**What is required:** Which lines of the material hold the word "pink"? Copy each one.

**Dataset records:**
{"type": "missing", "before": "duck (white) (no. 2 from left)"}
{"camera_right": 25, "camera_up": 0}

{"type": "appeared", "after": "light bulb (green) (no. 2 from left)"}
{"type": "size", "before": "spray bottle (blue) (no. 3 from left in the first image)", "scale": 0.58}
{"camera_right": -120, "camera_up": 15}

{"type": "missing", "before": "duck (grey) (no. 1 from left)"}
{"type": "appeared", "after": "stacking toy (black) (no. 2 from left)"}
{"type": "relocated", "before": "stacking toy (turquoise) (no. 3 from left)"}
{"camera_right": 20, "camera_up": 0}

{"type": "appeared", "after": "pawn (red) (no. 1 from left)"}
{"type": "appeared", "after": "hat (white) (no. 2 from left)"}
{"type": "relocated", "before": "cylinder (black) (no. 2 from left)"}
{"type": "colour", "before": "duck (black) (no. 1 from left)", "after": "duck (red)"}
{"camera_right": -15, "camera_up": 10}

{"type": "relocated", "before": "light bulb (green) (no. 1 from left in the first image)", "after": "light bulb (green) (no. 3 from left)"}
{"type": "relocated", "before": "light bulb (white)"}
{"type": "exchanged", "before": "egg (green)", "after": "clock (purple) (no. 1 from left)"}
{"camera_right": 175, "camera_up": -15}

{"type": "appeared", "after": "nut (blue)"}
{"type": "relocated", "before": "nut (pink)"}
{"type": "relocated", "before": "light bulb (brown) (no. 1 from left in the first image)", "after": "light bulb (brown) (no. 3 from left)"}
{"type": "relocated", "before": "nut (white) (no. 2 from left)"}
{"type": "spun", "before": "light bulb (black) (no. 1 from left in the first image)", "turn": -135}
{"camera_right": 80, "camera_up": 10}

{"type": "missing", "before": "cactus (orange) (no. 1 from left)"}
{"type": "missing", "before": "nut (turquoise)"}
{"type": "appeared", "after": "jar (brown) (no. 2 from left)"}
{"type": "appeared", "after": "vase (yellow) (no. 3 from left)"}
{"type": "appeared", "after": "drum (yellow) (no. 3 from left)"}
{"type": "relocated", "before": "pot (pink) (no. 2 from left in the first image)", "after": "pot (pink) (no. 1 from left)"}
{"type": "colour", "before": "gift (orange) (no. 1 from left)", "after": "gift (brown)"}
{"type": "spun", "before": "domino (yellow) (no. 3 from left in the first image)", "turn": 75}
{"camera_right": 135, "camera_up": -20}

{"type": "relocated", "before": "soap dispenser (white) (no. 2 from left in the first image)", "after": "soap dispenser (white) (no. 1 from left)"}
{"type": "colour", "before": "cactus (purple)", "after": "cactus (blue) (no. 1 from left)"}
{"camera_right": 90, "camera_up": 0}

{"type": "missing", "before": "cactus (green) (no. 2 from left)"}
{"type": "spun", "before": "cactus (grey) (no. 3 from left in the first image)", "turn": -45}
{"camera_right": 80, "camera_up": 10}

**Answer area:**
{"type": "relocated", "before": "nut (pink)"}
{"type": "relocated", "before": "pot (pink) (no. 2 from left in the first image)", "after": "pot (pink) (no. 1 from left)"}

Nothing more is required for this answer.